### About this exercise
Copy out every line of the data that has the word "spinning" somewhere in it.

Coordinate-based object records:
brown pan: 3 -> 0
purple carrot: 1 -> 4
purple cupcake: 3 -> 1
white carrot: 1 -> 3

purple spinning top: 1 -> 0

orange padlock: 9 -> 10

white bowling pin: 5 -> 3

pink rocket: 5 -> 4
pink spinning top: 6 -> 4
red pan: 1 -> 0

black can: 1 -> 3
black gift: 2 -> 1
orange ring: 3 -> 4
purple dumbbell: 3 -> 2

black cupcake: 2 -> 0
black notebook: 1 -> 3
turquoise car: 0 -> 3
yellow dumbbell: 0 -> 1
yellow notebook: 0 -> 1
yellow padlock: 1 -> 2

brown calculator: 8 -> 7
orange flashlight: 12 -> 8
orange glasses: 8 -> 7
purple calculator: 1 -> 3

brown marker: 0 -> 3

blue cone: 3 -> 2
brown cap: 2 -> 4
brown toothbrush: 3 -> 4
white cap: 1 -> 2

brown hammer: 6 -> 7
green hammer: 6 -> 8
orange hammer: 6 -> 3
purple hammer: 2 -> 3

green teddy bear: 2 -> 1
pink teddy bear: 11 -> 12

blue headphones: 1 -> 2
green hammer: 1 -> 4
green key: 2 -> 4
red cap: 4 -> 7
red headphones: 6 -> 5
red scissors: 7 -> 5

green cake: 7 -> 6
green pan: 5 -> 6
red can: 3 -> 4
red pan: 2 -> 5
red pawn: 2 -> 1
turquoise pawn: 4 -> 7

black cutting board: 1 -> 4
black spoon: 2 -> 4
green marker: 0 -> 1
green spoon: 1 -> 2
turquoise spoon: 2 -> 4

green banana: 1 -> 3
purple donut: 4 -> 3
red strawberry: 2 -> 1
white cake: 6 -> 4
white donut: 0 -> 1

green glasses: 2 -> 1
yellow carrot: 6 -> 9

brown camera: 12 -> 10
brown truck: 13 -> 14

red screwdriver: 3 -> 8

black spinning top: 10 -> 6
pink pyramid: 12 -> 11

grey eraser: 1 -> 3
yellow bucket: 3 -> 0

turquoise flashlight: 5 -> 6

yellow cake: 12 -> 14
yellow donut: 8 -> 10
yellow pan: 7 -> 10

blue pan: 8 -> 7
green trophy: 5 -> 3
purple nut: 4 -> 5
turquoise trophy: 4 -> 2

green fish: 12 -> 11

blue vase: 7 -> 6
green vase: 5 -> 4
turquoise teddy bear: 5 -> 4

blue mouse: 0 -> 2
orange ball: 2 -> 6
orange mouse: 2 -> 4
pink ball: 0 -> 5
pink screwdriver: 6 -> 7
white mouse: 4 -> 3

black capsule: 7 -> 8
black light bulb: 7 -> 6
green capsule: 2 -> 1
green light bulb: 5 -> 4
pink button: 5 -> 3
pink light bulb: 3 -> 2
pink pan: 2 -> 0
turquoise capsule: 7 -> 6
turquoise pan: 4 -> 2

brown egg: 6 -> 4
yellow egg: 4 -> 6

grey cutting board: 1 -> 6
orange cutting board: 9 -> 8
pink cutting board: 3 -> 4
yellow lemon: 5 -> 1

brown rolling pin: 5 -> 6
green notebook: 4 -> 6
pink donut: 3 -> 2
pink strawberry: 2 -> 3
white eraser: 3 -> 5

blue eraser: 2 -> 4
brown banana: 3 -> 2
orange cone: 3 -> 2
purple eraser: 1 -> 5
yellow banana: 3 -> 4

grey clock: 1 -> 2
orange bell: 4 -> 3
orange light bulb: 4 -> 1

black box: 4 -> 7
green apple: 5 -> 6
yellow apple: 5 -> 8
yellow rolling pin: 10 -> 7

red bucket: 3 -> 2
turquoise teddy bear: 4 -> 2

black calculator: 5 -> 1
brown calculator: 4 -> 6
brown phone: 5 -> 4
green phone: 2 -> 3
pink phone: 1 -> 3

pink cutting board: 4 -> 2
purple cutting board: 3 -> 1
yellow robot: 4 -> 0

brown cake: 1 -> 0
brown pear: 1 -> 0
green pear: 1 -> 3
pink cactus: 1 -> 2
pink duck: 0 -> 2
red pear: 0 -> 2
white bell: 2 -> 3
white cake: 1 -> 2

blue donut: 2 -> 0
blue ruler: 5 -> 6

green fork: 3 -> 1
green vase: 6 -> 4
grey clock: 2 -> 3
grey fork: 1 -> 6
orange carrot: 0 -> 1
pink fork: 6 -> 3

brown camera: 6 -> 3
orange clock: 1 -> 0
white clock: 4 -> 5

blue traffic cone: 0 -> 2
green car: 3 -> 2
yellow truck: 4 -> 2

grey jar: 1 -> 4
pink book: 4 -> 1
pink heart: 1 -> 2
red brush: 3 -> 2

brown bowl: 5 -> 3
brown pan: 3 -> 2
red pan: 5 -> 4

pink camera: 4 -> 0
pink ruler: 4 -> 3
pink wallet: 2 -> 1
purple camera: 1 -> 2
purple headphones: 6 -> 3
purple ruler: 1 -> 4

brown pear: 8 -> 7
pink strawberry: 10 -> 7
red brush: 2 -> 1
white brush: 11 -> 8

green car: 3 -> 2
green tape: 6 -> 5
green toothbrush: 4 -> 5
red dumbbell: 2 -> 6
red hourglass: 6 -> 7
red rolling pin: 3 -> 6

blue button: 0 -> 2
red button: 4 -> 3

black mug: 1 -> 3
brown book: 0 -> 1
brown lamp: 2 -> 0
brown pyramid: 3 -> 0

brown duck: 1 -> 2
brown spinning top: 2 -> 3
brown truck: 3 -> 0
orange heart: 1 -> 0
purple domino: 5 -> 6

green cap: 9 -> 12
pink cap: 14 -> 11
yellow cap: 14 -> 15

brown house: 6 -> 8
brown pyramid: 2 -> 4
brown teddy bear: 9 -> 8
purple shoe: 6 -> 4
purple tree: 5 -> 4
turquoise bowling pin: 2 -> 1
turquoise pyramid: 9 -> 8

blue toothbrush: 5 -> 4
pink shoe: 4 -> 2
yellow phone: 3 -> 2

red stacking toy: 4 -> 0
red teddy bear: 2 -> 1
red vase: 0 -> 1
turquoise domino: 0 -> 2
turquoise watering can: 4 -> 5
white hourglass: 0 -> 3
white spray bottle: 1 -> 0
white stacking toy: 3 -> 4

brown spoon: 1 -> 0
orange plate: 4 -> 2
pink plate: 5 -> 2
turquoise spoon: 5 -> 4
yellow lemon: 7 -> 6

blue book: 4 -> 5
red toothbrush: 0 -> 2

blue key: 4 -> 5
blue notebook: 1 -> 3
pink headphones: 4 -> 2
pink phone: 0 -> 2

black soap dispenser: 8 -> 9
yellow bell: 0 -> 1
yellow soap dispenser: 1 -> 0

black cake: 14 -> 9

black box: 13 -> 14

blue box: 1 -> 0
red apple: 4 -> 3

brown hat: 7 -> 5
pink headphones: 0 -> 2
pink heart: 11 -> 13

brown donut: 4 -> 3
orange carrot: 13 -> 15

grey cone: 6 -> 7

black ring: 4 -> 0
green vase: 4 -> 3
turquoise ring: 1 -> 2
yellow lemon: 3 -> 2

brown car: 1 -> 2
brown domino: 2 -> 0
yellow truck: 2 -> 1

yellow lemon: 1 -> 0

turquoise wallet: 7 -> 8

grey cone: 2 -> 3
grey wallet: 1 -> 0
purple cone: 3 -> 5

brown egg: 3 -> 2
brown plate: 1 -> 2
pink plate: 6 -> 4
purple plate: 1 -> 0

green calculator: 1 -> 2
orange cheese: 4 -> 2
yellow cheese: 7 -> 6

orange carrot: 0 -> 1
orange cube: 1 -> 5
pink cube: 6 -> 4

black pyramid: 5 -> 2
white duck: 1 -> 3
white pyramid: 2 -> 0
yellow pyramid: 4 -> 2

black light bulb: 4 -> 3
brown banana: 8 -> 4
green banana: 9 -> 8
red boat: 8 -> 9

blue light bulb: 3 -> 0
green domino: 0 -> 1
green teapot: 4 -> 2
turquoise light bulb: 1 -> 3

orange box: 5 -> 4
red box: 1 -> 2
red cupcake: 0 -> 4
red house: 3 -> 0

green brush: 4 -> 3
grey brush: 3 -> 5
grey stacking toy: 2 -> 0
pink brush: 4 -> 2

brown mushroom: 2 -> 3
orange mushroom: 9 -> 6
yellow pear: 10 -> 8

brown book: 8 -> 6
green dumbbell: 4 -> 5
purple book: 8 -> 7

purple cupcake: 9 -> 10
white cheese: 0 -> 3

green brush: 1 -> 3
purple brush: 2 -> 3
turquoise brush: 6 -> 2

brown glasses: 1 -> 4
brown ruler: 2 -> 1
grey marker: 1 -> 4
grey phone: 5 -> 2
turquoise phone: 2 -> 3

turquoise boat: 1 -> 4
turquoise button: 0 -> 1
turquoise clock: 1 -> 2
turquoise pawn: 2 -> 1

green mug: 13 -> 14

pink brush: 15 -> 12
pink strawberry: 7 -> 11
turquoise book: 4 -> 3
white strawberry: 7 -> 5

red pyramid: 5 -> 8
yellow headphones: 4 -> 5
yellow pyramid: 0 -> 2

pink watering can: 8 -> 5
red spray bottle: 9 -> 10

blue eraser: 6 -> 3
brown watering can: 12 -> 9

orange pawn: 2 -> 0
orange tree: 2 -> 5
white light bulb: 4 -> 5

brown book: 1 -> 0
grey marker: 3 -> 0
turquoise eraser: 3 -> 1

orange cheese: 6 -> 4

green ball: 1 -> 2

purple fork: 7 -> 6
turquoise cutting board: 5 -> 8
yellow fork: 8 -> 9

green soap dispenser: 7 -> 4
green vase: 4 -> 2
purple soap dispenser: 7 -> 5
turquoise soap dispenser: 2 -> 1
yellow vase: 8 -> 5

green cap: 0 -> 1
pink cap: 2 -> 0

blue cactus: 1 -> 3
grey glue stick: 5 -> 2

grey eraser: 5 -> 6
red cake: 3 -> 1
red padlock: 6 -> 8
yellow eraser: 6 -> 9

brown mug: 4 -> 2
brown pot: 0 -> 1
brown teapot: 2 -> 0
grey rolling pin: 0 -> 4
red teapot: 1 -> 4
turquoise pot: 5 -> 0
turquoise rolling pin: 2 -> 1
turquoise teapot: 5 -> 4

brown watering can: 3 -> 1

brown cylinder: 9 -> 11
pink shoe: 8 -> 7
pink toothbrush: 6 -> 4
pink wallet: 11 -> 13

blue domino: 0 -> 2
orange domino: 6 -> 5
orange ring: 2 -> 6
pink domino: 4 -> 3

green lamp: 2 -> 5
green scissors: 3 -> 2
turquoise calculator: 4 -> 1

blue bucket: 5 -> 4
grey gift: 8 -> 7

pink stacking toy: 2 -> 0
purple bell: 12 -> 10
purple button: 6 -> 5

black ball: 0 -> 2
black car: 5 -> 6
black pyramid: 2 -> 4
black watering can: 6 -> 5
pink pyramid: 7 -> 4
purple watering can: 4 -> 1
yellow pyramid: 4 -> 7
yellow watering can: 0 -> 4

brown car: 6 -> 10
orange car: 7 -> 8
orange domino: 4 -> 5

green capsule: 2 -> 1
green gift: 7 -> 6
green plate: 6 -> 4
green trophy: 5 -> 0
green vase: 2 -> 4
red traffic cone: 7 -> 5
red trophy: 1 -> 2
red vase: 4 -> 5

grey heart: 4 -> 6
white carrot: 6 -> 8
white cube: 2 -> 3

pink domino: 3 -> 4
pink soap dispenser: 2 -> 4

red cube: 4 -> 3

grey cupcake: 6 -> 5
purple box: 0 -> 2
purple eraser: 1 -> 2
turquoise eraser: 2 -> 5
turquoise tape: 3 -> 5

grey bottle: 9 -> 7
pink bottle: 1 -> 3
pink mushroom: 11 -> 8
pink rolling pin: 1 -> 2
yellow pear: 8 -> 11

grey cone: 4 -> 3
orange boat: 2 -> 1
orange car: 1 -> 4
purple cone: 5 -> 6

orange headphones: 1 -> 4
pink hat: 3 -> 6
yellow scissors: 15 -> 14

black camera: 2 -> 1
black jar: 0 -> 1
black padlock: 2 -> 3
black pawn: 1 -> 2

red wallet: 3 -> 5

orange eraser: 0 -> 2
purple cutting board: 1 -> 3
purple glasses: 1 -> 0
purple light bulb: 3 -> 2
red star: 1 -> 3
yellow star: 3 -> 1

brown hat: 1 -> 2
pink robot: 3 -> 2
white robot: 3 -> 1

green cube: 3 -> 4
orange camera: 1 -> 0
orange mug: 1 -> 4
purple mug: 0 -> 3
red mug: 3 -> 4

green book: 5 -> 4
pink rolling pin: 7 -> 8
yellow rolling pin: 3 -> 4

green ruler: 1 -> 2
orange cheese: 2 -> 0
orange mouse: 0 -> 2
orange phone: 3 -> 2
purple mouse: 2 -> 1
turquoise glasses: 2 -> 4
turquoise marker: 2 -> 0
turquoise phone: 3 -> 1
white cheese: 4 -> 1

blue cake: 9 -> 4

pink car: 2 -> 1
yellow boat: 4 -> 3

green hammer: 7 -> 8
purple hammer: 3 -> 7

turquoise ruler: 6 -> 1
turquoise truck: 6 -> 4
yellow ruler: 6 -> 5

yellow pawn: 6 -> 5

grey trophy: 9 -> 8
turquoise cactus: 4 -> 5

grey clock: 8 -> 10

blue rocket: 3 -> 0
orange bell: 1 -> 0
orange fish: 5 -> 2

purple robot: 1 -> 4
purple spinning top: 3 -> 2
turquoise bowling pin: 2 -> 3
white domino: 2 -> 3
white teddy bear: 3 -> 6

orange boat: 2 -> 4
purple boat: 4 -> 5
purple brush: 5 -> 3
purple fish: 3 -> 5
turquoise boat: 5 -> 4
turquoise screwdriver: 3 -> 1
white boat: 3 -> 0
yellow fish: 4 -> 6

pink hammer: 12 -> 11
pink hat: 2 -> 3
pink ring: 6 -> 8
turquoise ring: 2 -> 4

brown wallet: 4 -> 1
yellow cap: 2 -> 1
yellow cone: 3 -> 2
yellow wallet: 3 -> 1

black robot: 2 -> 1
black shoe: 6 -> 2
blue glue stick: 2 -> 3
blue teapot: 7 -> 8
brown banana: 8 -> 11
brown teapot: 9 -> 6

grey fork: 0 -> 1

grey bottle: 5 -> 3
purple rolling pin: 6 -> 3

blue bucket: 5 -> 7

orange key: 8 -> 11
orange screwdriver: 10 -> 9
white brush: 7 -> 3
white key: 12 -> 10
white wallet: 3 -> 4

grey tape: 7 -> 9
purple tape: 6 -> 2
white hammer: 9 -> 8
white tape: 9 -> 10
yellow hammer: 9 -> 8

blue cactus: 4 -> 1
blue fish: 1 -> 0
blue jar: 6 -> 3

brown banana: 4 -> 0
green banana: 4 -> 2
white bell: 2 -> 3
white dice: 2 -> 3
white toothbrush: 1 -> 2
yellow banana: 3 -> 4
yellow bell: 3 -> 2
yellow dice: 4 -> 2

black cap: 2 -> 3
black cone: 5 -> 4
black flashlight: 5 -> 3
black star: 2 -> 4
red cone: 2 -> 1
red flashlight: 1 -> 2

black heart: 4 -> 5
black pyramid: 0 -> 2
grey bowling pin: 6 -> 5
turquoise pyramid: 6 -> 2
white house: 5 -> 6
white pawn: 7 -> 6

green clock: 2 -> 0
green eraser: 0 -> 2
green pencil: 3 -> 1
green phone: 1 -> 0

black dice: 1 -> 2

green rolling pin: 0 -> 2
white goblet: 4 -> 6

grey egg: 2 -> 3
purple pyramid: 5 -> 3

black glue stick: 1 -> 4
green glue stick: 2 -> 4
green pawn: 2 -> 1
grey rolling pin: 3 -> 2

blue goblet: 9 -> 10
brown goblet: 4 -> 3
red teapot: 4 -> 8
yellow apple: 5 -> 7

### Response to the exercise
purple spinning top: 1 -> 0
pink spinning top: 6 -> 4
black spinning top: 10 -> 6
brown spinning top: 2 -> 3
purple spinning top: 3 -> 2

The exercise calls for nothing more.